— Set task —
Can you retype all of the records below word for word, without changing anything?

— Given records —

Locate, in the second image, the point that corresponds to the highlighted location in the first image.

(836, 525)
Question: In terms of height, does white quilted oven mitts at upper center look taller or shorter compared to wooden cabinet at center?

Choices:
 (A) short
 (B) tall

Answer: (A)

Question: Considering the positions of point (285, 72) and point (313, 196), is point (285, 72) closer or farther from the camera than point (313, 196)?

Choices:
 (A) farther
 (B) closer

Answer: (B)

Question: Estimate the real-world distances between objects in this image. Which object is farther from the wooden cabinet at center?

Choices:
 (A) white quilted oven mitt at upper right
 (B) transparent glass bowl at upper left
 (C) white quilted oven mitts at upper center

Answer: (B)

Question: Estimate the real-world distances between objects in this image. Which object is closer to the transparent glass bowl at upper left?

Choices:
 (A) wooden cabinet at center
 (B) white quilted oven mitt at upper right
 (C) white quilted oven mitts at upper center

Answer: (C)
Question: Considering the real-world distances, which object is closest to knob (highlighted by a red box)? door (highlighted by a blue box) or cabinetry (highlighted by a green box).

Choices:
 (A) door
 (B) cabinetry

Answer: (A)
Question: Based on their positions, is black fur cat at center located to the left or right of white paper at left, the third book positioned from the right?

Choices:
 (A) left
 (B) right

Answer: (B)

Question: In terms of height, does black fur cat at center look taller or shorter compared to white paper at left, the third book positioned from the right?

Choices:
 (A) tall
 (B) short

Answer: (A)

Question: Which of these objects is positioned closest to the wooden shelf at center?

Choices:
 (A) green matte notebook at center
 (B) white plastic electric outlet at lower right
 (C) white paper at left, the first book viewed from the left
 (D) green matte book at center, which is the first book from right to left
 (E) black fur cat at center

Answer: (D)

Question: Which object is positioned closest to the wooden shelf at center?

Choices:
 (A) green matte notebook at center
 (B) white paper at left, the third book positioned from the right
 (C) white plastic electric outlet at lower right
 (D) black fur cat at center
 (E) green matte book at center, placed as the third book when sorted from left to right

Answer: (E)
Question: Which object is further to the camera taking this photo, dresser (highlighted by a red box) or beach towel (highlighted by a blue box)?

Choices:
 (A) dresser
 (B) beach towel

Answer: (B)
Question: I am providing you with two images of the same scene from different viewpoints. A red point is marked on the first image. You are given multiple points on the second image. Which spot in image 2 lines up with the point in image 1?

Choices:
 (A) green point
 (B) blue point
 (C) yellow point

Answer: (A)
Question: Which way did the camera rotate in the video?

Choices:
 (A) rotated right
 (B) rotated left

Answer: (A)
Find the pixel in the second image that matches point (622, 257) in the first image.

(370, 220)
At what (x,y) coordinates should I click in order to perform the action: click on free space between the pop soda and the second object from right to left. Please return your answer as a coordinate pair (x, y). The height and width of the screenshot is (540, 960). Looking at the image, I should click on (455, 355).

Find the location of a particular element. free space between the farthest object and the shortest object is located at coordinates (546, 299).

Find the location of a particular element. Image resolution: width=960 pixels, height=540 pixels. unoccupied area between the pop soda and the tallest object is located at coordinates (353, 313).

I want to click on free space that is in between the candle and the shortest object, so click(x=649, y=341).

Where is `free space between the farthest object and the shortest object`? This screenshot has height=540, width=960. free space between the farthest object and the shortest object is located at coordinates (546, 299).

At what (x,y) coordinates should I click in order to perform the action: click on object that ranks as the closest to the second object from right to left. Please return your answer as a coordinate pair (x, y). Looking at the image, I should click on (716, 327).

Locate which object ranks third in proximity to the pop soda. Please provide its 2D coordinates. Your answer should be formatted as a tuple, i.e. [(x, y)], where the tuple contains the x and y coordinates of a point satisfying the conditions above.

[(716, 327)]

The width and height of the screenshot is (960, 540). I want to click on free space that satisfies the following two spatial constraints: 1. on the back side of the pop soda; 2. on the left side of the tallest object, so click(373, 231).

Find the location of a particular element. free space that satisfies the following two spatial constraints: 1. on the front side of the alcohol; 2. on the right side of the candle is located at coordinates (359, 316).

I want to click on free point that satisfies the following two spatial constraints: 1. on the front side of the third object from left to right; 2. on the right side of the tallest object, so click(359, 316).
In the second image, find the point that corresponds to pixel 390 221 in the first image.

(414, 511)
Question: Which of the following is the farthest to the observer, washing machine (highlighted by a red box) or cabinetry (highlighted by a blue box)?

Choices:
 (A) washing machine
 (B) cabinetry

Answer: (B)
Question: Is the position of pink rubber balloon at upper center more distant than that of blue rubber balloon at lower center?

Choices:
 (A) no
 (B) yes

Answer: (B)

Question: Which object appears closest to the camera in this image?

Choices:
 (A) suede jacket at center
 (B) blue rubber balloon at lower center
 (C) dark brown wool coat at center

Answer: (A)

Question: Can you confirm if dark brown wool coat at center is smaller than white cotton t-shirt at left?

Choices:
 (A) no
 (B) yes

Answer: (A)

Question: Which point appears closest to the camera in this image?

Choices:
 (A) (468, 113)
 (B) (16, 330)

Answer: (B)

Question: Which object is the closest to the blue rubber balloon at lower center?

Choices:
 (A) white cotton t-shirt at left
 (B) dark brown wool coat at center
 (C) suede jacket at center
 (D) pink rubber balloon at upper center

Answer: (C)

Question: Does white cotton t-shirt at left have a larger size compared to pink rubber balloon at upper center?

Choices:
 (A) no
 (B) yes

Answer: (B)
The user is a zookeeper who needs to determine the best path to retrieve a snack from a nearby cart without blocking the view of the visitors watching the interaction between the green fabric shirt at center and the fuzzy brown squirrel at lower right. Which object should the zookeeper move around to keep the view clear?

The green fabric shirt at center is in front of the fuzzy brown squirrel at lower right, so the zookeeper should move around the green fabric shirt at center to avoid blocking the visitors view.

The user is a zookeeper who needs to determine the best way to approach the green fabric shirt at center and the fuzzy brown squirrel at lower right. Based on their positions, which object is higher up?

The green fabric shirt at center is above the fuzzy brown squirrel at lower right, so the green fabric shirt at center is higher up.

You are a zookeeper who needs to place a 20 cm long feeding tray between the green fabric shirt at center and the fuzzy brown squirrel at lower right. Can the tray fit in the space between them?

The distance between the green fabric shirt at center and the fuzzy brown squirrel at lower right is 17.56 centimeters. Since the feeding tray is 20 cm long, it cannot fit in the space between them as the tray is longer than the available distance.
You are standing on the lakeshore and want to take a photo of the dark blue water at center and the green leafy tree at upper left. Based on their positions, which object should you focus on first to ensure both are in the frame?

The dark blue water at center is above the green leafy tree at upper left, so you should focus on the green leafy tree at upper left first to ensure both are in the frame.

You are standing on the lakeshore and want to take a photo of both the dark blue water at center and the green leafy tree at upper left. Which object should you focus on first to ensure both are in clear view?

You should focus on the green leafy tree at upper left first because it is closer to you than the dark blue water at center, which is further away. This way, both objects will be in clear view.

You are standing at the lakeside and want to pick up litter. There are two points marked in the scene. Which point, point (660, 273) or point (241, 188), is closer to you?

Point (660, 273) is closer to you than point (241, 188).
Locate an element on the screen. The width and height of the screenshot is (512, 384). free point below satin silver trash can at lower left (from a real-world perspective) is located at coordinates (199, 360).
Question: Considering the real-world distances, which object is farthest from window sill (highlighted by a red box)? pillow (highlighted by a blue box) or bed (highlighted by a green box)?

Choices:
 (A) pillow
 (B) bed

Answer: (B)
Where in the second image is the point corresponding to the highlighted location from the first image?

— Response to the task —
Locate, in the second image, the point that corresponds to the highlighted location in the first image.

(836, 525)
Question: In terms of height, does white quilted oven mitts at upper center look taller or shorter compared to wooden cabinet at center?

Choices:
 (A) short
 (B) tall

Answer: (A)

Question: Considering the positions of point (285, 72) and point (313, 196), is point (285, 72) closer or farther from the camera than point (313, 196)?

Choices:
 (A) farther
 (B) closer

Answer: (B)

Question: Estimate the real-world distances between objects in this image. Which object is farther from the wooden cabinet at center?

Choices:
 (A) white quilted oven mitt at upper right
 (B) transparent glass bowl at upper left
 (C) white quilted oven mitts at upper center

Answer: (B)

Question: Estimate the real-world distances between objects in this image. Which object is closer to the transparent glass bowl at upper left?

Choices:
 (A) wooden cabinet at center
 (B) white quilted oven mitt at upper right
 (C) white quilted oven mitts at upper center

Answer: (C)
Question: Considering the real-world distances, which object is closest to knob (highlighted by a red box)? door (highlighted by a blue box) or cabinetry (highlighted by a green box).

Choices:
 (A) door
 (B) cabinetry

Answer: (A)
Question: Based on their positions, is black fur cat at center located to the left or right of white paper at left, the third book positioned from the right?

Choices:
 (A) left
 (B) right

Answer: (B)

Question: In terms of height, does black fur cat at center look taller or shorter compared to white paper at left, the third book positioned from the right?

Choices:
 (A) tall
 (B) short

Answer: (A)

Question: Which of these objects is positioned closest to the wooden shelf at center?

Choices:
 (A) green matte notebook at center
 (B) white plastic electric outlet at lower right
 (C) white paper at left, the first book viewed from the left
 (D) green matte book at center, which is the first book from right to left
 (E) black fur cat at center

Answer: (D)

Question: Which object is positioned closest to the wooden shelf at center?

Choices:
 (A) green matte notebook at center
 (B) white paper at left, the third book positioned from the right
 (C) white plastic electric outlet at lower right
 (D) black fur cat at center
 (E) green matte book at center, placed as the third book when sorted from left to right

Answer: (E)
Question: Which object is further to the camera taking this photo, dresser (highlighted by a red box) or beach towel (highlighted by a blue box)?

Choices:
 (A) dresser
 (B) beach towel

Answer: (B)
Question: I am providing you with two images of the same scene from different viewpoints. A red point is marked on the first image. You are given multiple points on the second image. Which spot in image 2 lines up with the point in image 1?

Choices:
 (A) green point
 (B) blue point
 (C) yellow point

Answer: (A)
Question: Which way did the camera rotate in the video?

Choices:
 (A) rotated right
 (B) rotated left

Answer: (A)
Find the pixel in the second image that matches point (622, 257) in the first image.

(370, 220)
At what (x,y) coordinates should I click in order to perform the action: click on free space between the pop soda and the second object from right to left. Please return your answer as a coordinate pair (x, y). The height and width of the screenshot is (540, 960). Looking at the image, I should click on (455, 355).

Find the location of a particular element. free space between the farthest object and the shortest object is located at coordinates (546, 299).

Find the location of a particular element. Image resolution: width=960 pixels, height=540 pixels. unoccupied area between the pop soda and the tallest object is located at coordinates (353, 313).

I want to click on free space that is in between the candle and the shortest object, so click(x=649, y=341).

Where is `free space between the farthest object and the shortest object`? This screenshot has height=540, width=960. free space between the farthest object and the shortest object is located at coordinates (546, 299).

At what (x,y) coordinates should I click in order to perform the action: click on object that ranks as the closest to the second object from right to left. Please return your answer as a coordinate pair (x, y). Looking at the image, I should click on (716, 327).

Locate which object ranks third in proximity to the pop soda. Please provide its 2D coordinates. Your answer should be formatted as a tuple, i.e. [(x, y)], where the tuple contains the x and y coordinates of a point satisfying the conditions above.

[(716, 327)]

The width and height of the screenshot is (960, 540). I want to click on free space that satisfies the following two spatial constraints: 1. on the back side of the pop soda; 2. on the left side of the tallest object, so click(373, 231).

Find the location of a particular element. free space that satisfies the following two spatial constraints: 1. on the front side of the alcohol; 2. on the right side of the candle is located at coordinates (359, 316).

I want to click on free point that satisfies the following two spatial constraints: 1. on the front side of the third object from left to right; 2. on the right side of the tallest object, so click(359, 316).
In the second image, find the point that corresponds to pixel 390 221 in the first image.

(414, 511)
Question: Which of the following is the farthest to the observer, washing machine (highlighted by a red box) or cabinetry (highlighted by a blue box)?

Choices:
 (A) washing machine
 (B) cabinetry

Answer: (B)
Question: Is the position of pink rubber balloon at upper center more distant than that of blue rubber balloon at lower center?

Choices:
 (A) no
 (B) yes

Answer: (B)

Question: Which object appears closest to the camera in this image?

Choices:
 (A) suede jacket at center
 (B) blue rubber balloon at lower center
 (C) dark brown wool coat at center

Answer: (A)

Question: Can you confirm if dark brown wool coat at center is smaller than white cotton t-shirt at left?

Choices:
 (A) no
 (B) yes

Answer: (A)

Question: Which point appears closest to the camera in this image?

Choices:
 (A) (468, 113)
 (B) (16, 330)

Answer: (B)

Question: Which object is the closest to the blue rubber balloon at lower center?

Choices:
 (A) white cotton t-shirt at left
 (B) dark brown wool coat at center
 (C) suede jacket at center
 (D) pink rubber balloon at upper center

Answer: (C)

Question: Does white cotton t-shirt at left have a larger size compared to pink rubber balloon at upper center?

Choices:
 (A) no
 (B) yes

Answer: (B)
The user is a zookeeper who needs to determine the best path to retrieve a snack from a nearby cart without blocking the view of the visitors watching the interaction between the green fabric shirt at center and the fuzzy brown squirrel at lower right. Which object should the zookeeper move around to keep the view clear?

The green fabric shirt at center is in front of the fuzzy brown squirrel at lower right, so the zookeeper should move around the green fabric shirt at center to avoid blocking the visitors view.

The user is a zookeeper who needs to determine the best way to approach the green fabric shirt at center and the fuzzy brown squirrel at lower right. Based on their positions, which object is higher up?

The green fabric shirt at center is above the fuzzy brown squirrel at lower right, so the green fabric shirt at center is higher up.

You are a zookeeper who needs to place a 20 cm long feeding tray between the green fabric shirt at center and the fuzzy brown squirrel at lower right. Can the tray fit in the space between them?

The distance between the green fabric shirt at center and the fuzzy brown squirrel at lower right is 17.56 centimeters. Since the feeding tray is 20 cm long, it cannot fit in the space between them as the tray is longer than the available distance.
You are standing on the lakeshore and want to take a photo of the dark blue water at center and the green leafy tree at upper left. Based on their positions, which object should you focus on first to ensure both are in the frame?

The dark blue water at center is above the green leafy tree at upper left, so you should focus on the green leafy tree at upper left first to ensure both are in the frame.

You are standing on the lakeshore and want to take a photo of both the dark blue water at center and the green leafy tree at upper left. Which object should you focus on first to ensure both are in clear view?

You should focus on the green leafy tree at upper left first because it is closer to you than the dark blue water at center, which is further away. This way, both objects will be in clear view.

You are standing at the lakeside and want to pick up litter. There are two points marked in the scene. Which point, point (660, 273) or point (241, 188), is closer to you?

Point (660, 273) is closer to you than point (241, 188).
Locate an element on the screen. The width and height of the screenshot is (512, 384). free point below satin silver trash can at lower left (from a real-world perspective) is located at coordinates (199, 360).
Question: Considering the real-world distances, which object is farthest from window sill (highlighted by a red box)? pillow (highlighted by a blue box) or bed (highlighted by a green box)?

Choices:
 (A) pillow
 (B) bed

Answer: (B)
Where in the second image is the point corresponding to the highlighted location from the first image?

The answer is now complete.